*** Provided material ***

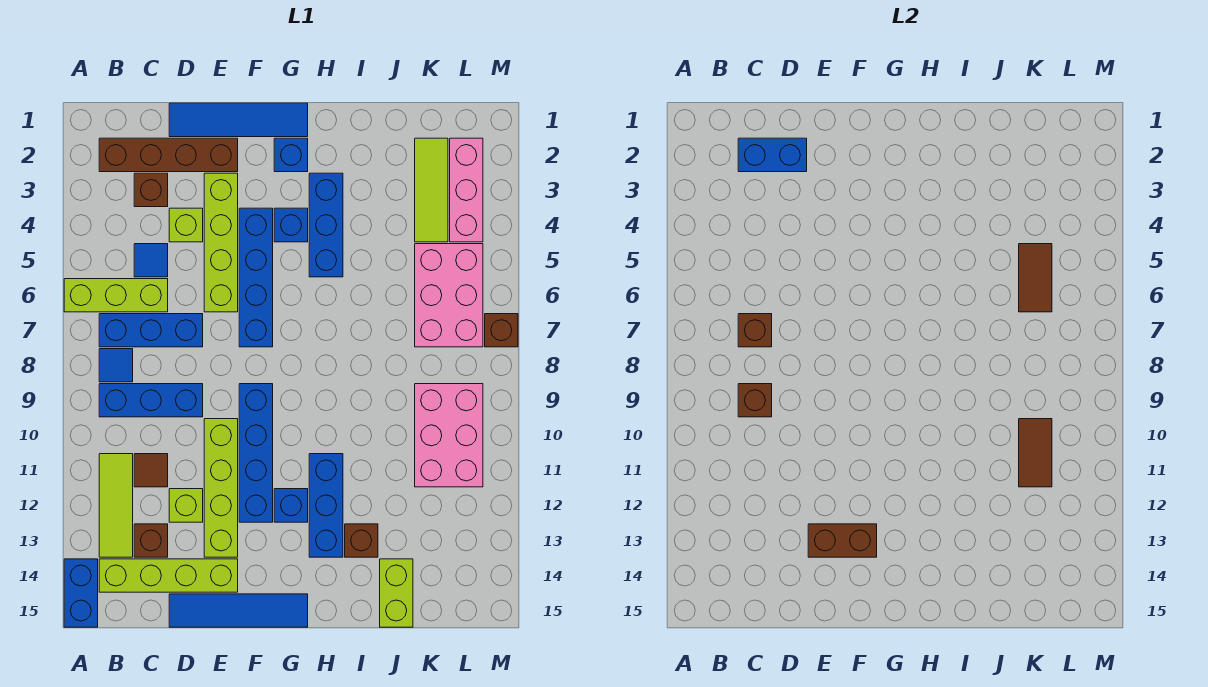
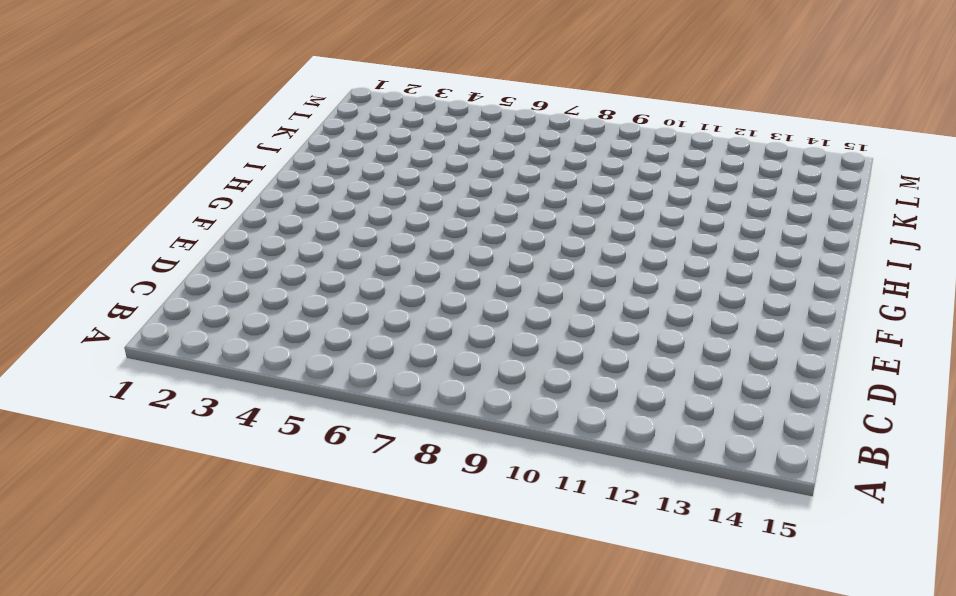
none -> lime 1x3 brick [64,279,168,312]
none -> blue 1x2 brick [64,559,98,627]
none -> brown 1x4 brick [99,138,238,172]
none -> blue 1x3 brick [99,314,203,347]

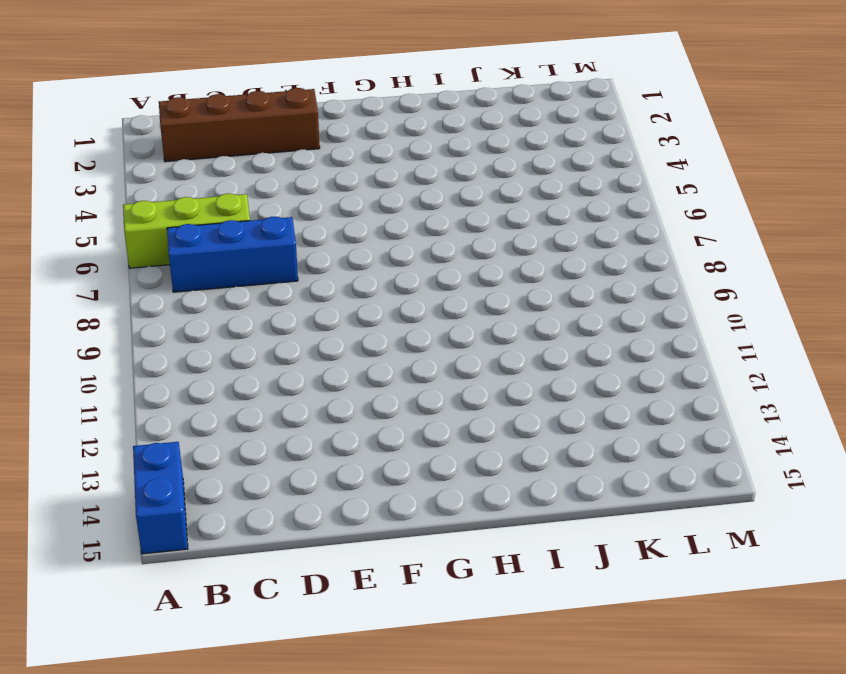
none -> blue 1x1 tile [99,349,133,382]
none -> blue 1x3 brick [99,384,203,417]
none -> lime 1x3 tile [99,454,133,557]
none -> lime 1x4 brick [99,559,238,592]

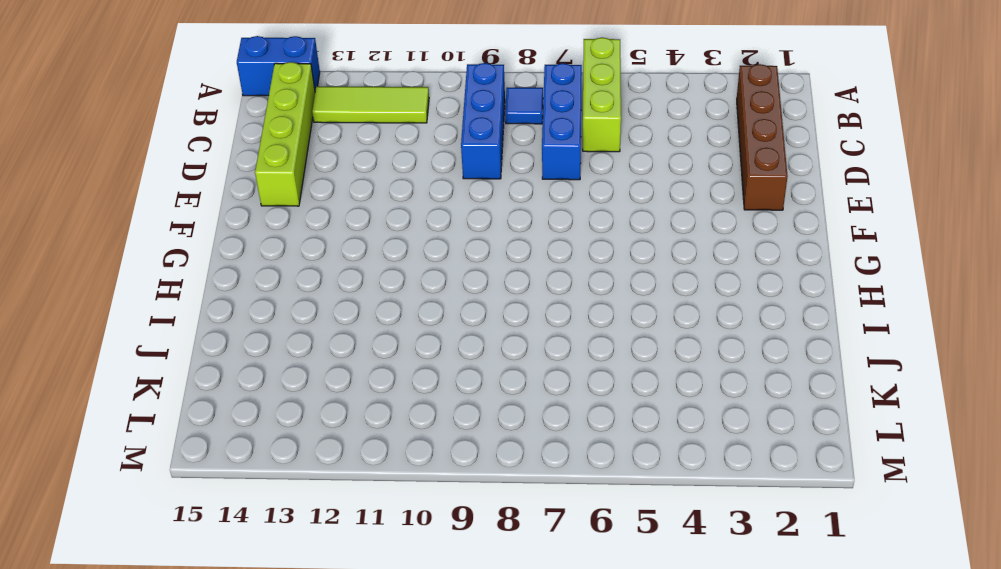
none -> brown 1x1 brick [134,173,168,207]
none -> blue 1x1 tile [134,244,168,277]
none -> brown 1x1 tile [134,454,168,487]
none -> brown 1x1 brick [134,524,168,557]

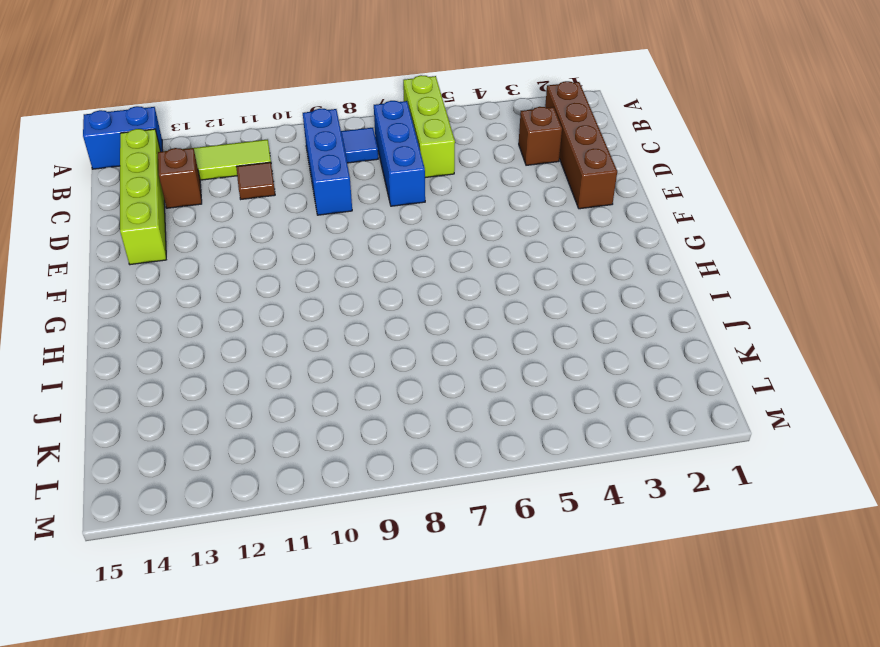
none -> blue 1x1 tile [134,244,168,277]
none -> blue 1x4 tile [169,103,308,137]
none -> lime 1x1 brick [169,208,203,242]
none -> lime 1x1 brick [169,489,203,522]

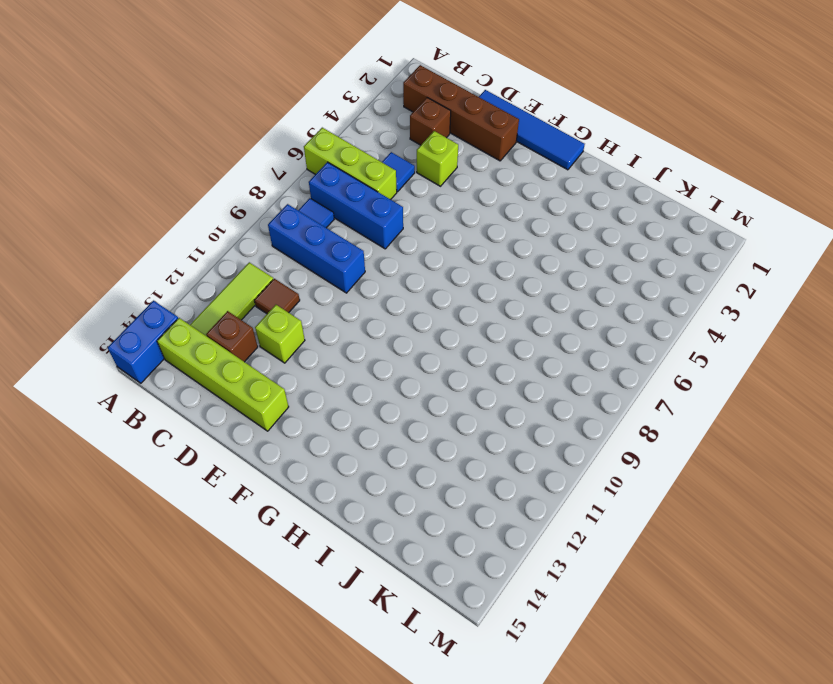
none -> blue 1x4 tile [169,594,308,627]
none -> lime 1x4 brick [204,173,238,312]
none -> lime 1x4 brick [204,419,238,557]
none -> blue 1x4 brick [239,208,273,347]

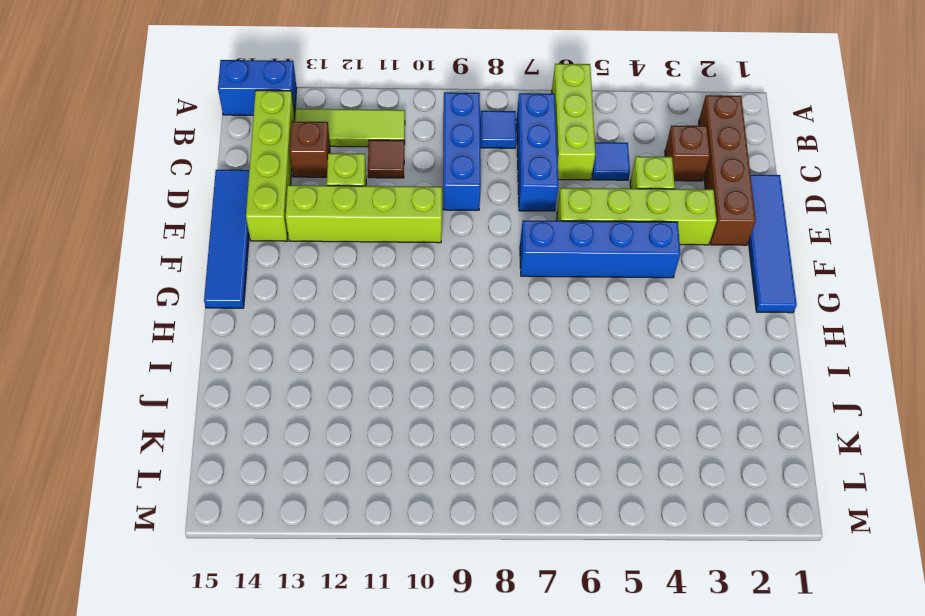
none -> blue 1x4 brick [239,384,273,522]
none -> blue 1x1 brick [274,138,308,172]
none -> blue 1x1 brick [274,208,308,242]
none -> blue 1x1 brick [274,489,308,522]

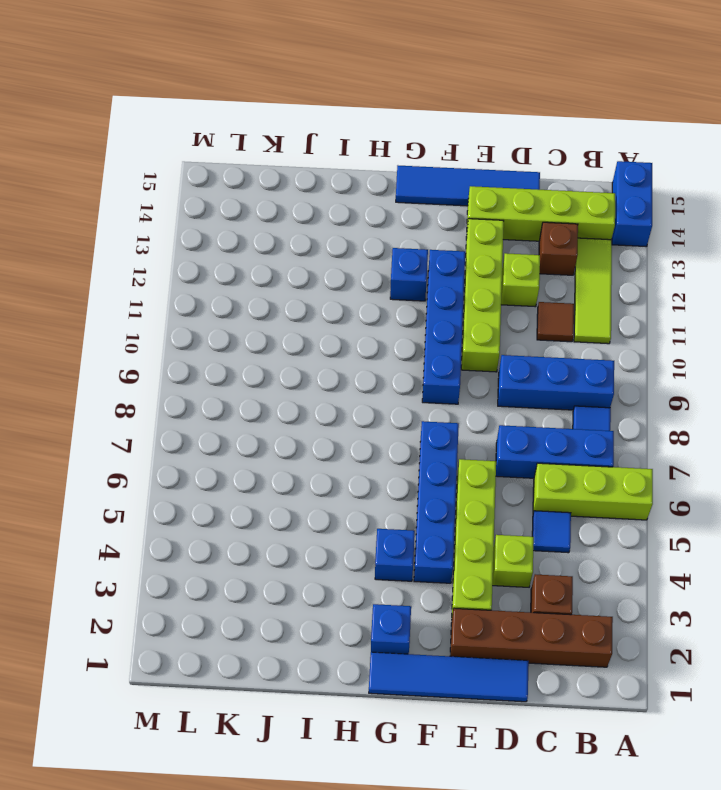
none -> blue 1x3 brick [309,173,343,277]
none -> blue 1x3 brick [309,454,343,557]
none -> brown 1x1 brick [345,524,378,557]
none -> lime 1x2 brick [380,559,413,627]

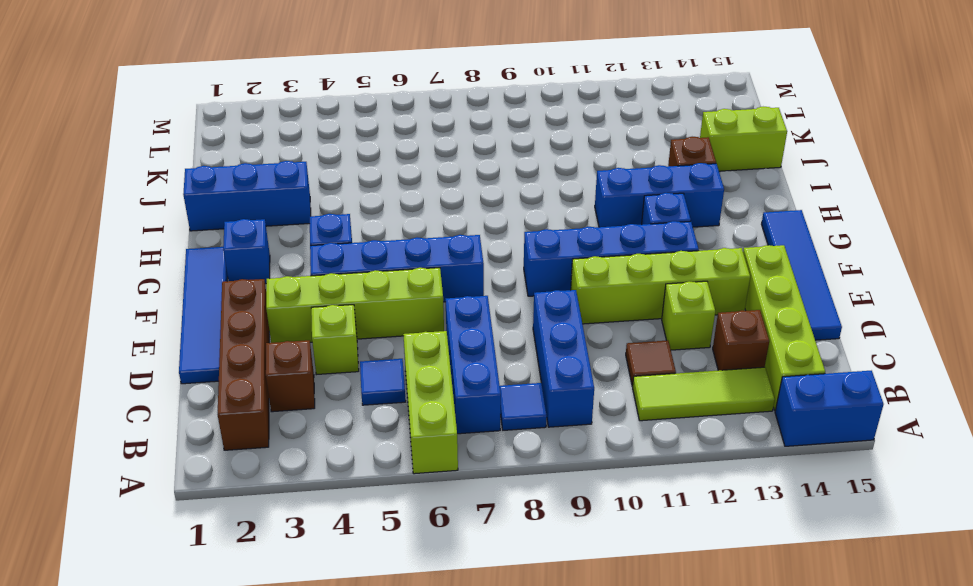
blue 1x3 brick [183,161,311,231] -> blue 1x3 brick moved to [309,173,343,277]
none -> lime 1x3 tile [415,138,448,242]
none -> pink 2x3 brick [415,244,483,347]
none -> pink 2x3 brick [415,384,483,487]
none -> pink 1x3 brick [450,138,483,242]

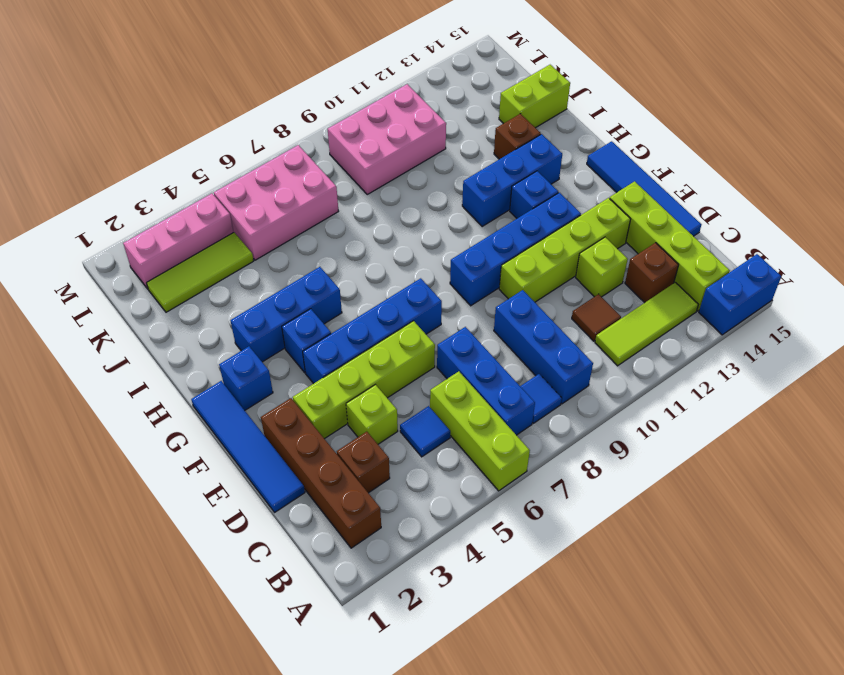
none -> brown 1x1 brick [485,314,518,347]
none -> blue 1x2 brick [738,138,807,172]
none -> brown 1x1 brick [738,314,772,347]
none -> brown 1x1 brick [738,384,772,417]

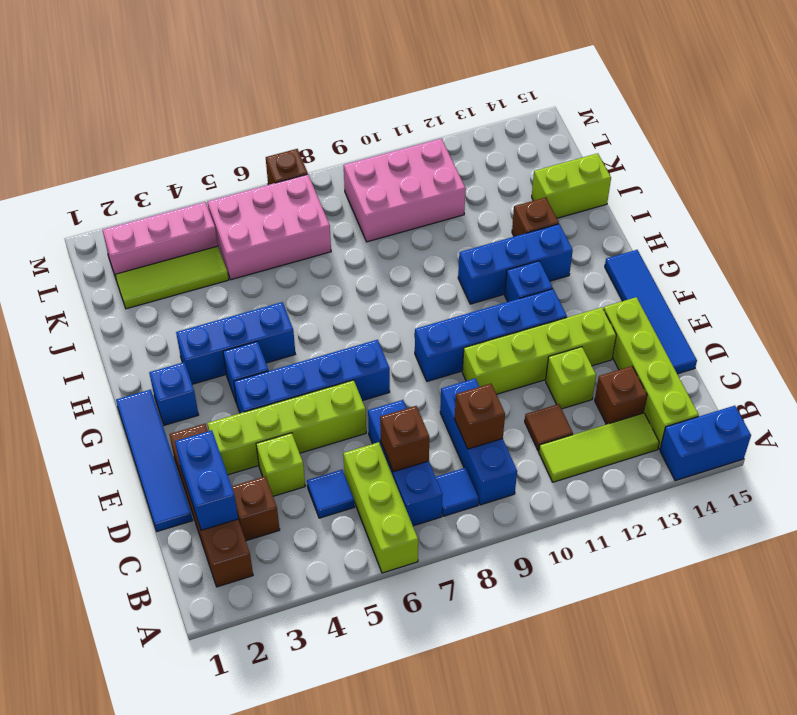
none -> brown 1x2 brick [808,524,877,557]
none -> brown 1x2 tile [1019,244,1052,312]
none -> brown 1x2 tile [1019,419,1052,487]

*** End of Provided material ***

**Problem details:** Filter the records above for lines with "brown".

**Result:**
none -> brown 1x4 brick [99,138,238,172]
none -> brown 1x1 brick [134,173,168,207]
none -> brown 1x1 tile [134,454,168,487]
none -> brown 1x1 brick [134,524,168,557]
none -> brown 1x1 brick [345,524,378,557]
none -> brown 1x1 brick [485,314,518,347]
none -> brown 1x1 brick [738,314,772,347]
none -> brown 1x1 brick [738,384,772,417]
none -> brown 1x2 brick [808,524,877,557]
none -> brown 1x2 tile [1019,244,1052,312]
none -> brown 1x2 tile [1019,419,1052,487]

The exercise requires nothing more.